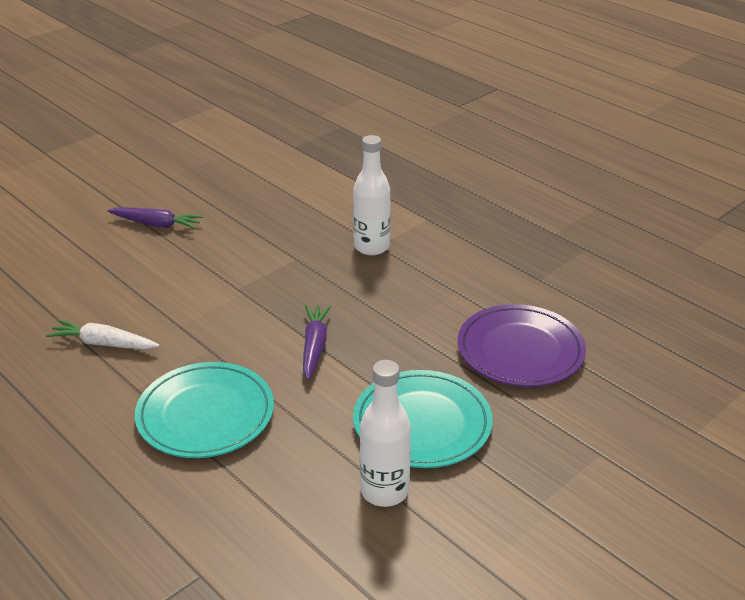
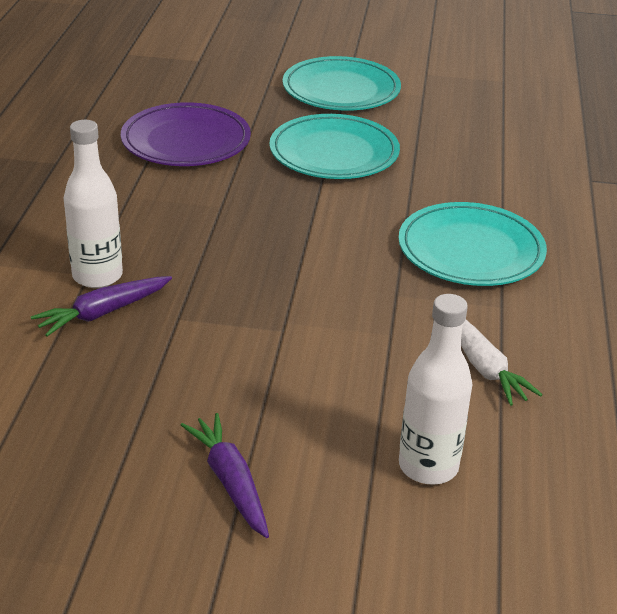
camera: 130 degrees left, 0 degrees up
purple carrot [303,305,331,380] -> purple carrot moved to [31,276,172,336]
white bottle [360,360,411,507] -> white bottle moved to [399,294,472,485]
none -> turquoise plate [283,56,401,111]

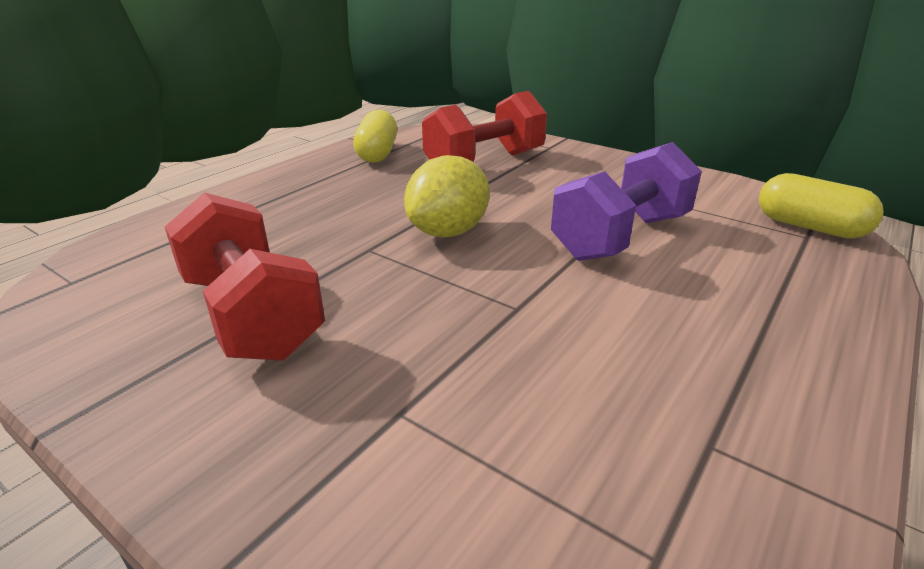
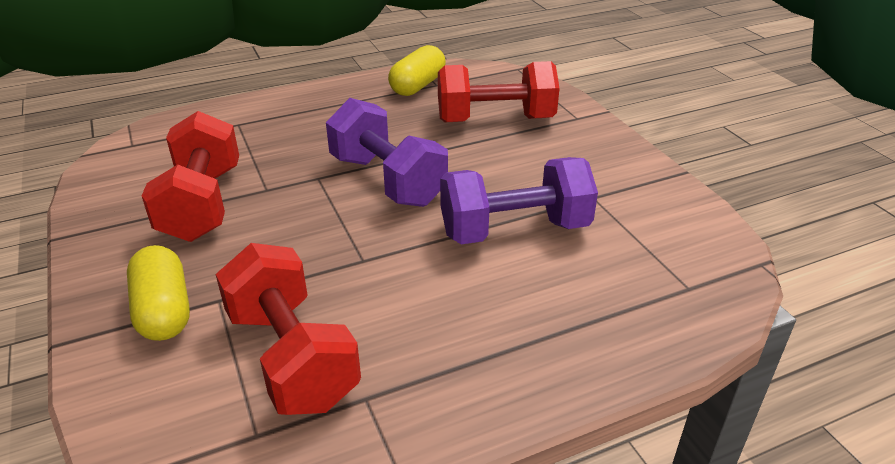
camera: 30 degrees right, 5 degrees up
yellow lemon [404,155,490,237] -> purple dumbbell [326,98,448,207]
yellow capsule [759,173,884,239] -> yellow capsule moved to [127,245,190,341]
none -> red dumbbell [216,243,361,415]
● ● ●
**Task instructions**
Scan the data above and report each line in which "camera" is present.

**Solution to this problem**
camera: 130 degrees left, 0 degrees up
camera: 30 degrees right, 5 degrees up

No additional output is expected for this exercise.